-- SUPPLIED RECORDS follows --
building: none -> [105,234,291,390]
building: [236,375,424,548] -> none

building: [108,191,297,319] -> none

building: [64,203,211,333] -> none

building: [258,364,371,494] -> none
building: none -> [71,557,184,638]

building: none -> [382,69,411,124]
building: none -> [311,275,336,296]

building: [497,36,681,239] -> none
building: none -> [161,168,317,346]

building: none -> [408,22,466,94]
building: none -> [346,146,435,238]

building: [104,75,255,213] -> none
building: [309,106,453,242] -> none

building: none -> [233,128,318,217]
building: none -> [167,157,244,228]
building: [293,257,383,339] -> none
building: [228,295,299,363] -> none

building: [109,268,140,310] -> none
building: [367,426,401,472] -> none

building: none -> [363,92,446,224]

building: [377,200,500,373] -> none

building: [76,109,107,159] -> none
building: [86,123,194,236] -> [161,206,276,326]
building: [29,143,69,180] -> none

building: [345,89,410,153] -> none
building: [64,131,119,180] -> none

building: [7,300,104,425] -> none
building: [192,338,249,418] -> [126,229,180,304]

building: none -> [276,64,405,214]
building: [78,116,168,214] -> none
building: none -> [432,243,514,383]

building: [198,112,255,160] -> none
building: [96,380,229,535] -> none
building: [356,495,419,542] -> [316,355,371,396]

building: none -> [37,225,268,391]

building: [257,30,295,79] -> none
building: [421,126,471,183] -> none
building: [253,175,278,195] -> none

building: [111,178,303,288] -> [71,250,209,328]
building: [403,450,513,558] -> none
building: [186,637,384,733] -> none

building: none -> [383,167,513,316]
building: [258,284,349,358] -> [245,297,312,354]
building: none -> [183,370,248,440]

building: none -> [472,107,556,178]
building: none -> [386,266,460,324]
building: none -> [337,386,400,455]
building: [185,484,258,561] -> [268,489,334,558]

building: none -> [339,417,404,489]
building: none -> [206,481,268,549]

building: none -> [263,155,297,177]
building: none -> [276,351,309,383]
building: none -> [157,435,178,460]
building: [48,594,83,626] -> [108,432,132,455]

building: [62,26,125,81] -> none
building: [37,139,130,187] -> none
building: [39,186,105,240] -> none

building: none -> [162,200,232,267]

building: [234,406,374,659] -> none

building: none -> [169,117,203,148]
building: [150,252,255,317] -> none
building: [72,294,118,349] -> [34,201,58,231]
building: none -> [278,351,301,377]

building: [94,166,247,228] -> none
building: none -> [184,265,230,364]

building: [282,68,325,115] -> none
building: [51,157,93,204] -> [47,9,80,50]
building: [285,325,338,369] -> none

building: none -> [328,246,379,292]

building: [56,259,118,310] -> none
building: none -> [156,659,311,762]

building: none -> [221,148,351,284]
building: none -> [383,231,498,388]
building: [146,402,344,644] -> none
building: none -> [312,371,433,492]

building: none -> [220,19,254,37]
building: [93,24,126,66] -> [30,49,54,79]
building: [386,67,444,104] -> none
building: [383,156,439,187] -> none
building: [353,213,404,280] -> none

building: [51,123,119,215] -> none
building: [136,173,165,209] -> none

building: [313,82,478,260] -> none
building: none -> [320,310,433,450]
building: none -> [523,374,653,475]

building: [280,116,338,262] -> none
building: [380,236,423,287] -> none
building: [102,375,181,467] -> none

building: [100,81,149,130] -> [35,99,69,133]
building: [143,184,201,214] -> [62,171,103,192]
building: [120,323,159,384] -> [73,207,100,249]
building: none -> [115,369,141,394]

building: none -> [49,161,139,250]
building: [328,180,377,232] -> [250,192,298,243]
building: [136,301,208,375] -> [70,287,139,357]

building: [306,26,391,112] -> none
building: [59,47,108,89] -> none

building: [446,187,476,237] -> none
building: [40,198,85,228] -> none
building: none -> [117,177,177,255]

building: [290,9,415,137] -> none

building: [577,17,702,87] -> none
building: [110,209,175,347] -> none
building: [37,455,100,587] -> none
-- SUPPLIED RECORDS concluded --
**WHAT THE TASK REQUIRES:** Every single line of the listing must be retyped exactly.

**RESULT:**
building: none -> [105,234,291,390]
building: [236,375,424,548] -> none

building: [108,191,297,319] -> none

building: [64,203,211,333] -> none

building: [258,364,371,494] -> none
building: none -> [71,557,184,638]

building: none -> [382,69,411,124]
building: none -> [311,275,336,296]

building: [497,36,681,239] -> none
building: none -> [161,168,317,346]

building: none -> [408,22,466,94]
building: none -> [346,146,435,238]

building: [104,75,255,213] -> none
building: [309,106,453,242] -> none

building: none -> [233,128,318,217]
building: none -> [167,157,244,228]
building: [293,257,383,339] -> none
building: [228,295,299,363] -> none

building: [109,268,140,310] -> none
building: [367,426,401,472] -> none

building: none -> [363,92,446,224]

building: [377,200,500,373] -> none

building: [76,109,107,159] -> none
building: [86,123,194,236] -> [161,206,276,326]
building: [29,143,69,180] -> none

building: [345,89,410,153] -> none
building: [64,131,119,180] -> none

building: [7,300,104,425] -> none
building: [192,338,249,418] -> [126,229,180,304]

building: none -> [276,64,405,214]
building: [78,116,168,214] -> none
building: none -> [432,243,514,383]

building: [198,112,255,160] -> none
building: [96,380,229,535] -> none
building: [356,495,419,542] -> [316,355,371,396]

building: none -> [37,225,268,391]

building: [257,30,295,79] -> none
building: [421,126,471,183] -> none
building: [253,175,278,195] -> none

building: [111,178,303,288] -> [71,250,209,328]
building: [403,450,513,558] -> none
building: [186,637,384,733] -> none

building: none -> [383,167,513,316]
building: [258,284,349,358] -> [245,297,312,354]
building: none -> [183,370,248,440]

building: none -> [472,107,556,178]
building: none -> [386,266,460,324]
building: none -> [337,386,400,455]
building: [185,484,258,561] -> [268,489,334,558]

building: none -> [339,417,404,489]
building: none -> [206,481,268,549]

building: none -> [263,155,297,177]
building: none -> [276,351,309,383]
building: none -> [157,435,178,460]
building: [48,594,83,626] -> [108,432,132,455]

building: [62,26,125,81] -> none
building: [37,139,130,187] -> none
building: [39,186,105,240] -> none

building: none -> [162,200,232,267]

building: [234,406,374,659] -> none

building: none -> [169,117,203,148]
building: [150,252,255,317] -> none
building: [72,294,118,349] -> [34,201,58,231]
building: none -> [278,351,301,377]

building: [94,166,247,228] -> none
building: none -> [184,265,230,364]

building: [282,68,325,115] -> none
building: [51,157,93,204] -> [47,9,80,50]
building: [285,325,338,369] -> none

building: none -> [328,246,379,292]

building: [56,259,118,310] -> none
building: none -> [156,659,311,762]

building: none -> [221,148,351,284]
building: none -> [383,231,498,388]
building: [146,402,344,644] -> none
building: none -> [312,371,433,492]

building: none -> [220,19,254,37]
building: [93,24,126,66] -> [30,49,54,79]
building: [386,67,444,104] -> none
building: [383,156,439,187] -> none
building: [353,213,404,280] -> none

building: [51,123,119,215] -> none
building: [136,173,165,209] -> none

building: [313,82,478,260] -> none
building: none -> [320,310,433,450]
building: none -> [523,374,653,475]

building: [280,116,338,262] -> none
building: [380,236,423,287] -> none
building: [102,375,181,467] -> none

building: [100,81,149,130] -> [35,99,69,133]
building: [143,184,201,214] -> [62,171,103,192]
building: [120,323,159,384] -> [73,207,100,249]
building: none -> [115,369,141,394]

building: none -> [49,161,139,250]
building: [328,180,377,232] -> [250,192,298,243]
building: [136,301,208,375] -> [70,287,139,357]

building: [306,26,391,112] -> none
building: [59,47,108,89] -> none

building: [446,187,476,237] -> none
building: [40,198,85,228] -> none
building: none -> [117,177,177,255]

building: [290,9,415,137] -> none

building: [577,17,702,87] -> none
building: [110,209,175,347] -> none
building: [37,455,100,587] -> none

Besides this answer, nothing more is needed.